**The task:**
With the pictures left out, repeat every entry that follows exactly.

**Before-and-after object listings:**
══════════════════════════════
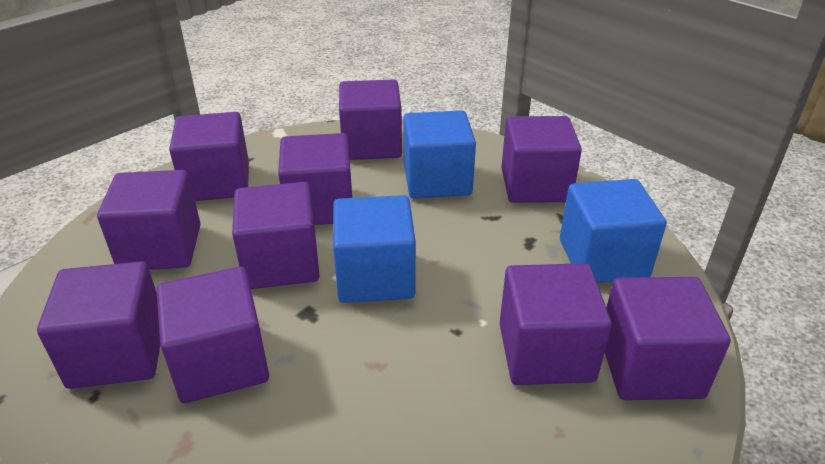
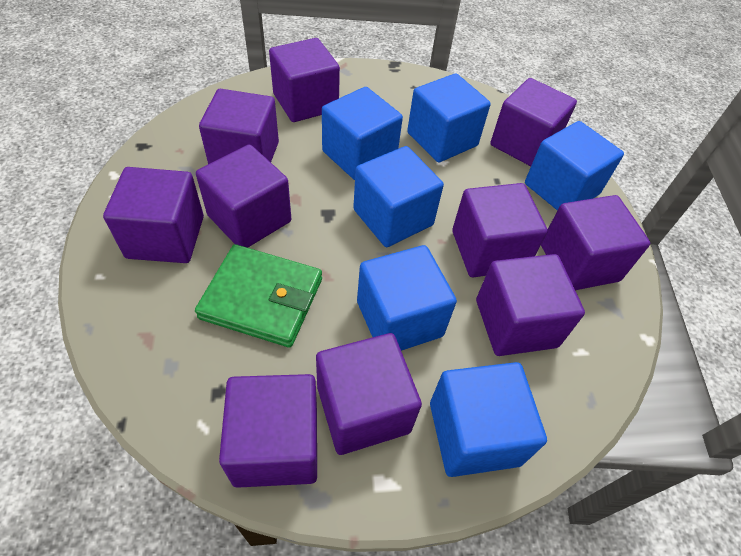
blue cube: 3 -> 6
green wallet: 0 -> 1

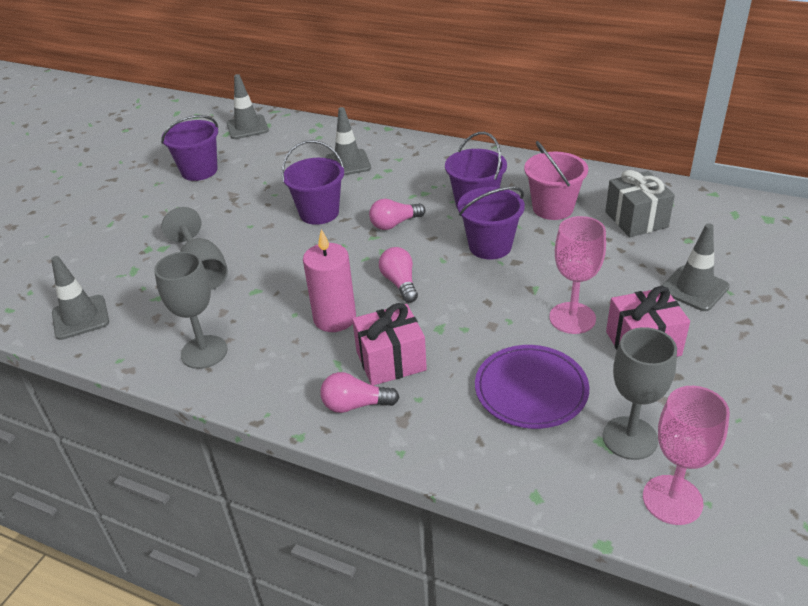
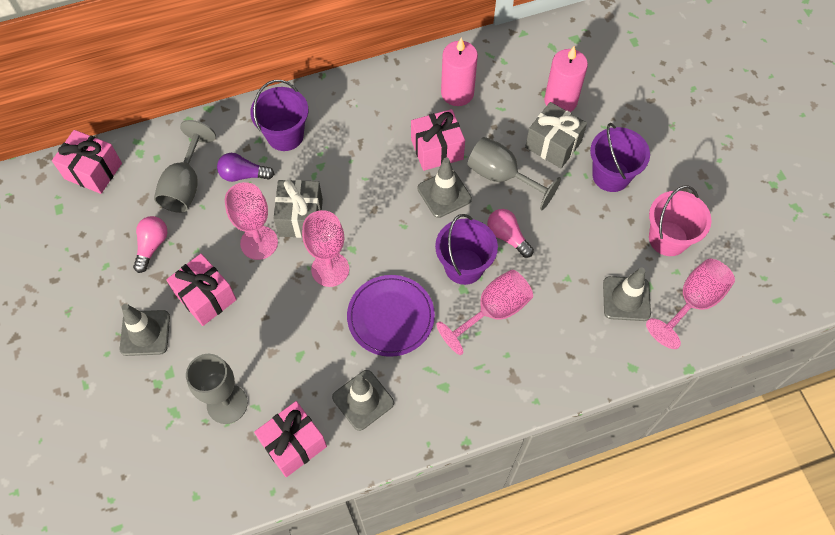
grey gift: 1 -> 2
pink candle: 1 -> 2
pink gift: 2 -> 4
pink goblet: 2 -> 4
pink light bulb: 3 -> 2
purple bucket: 4 -> 3
purple light bulb: 0 -> 1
══════════════════════════════
**Output below:**
blue cube: 3 -> 6
green wallet: 0 -> 1

grey gift: 1 -> 2
pink candle: 1 -> 2
pink gift: 2 -> 4
pink goblet: 2 -> 4
pink light bulb: 3 -> 2
purple bucket: 4 -> 3
purple light bulb: 0 -> 1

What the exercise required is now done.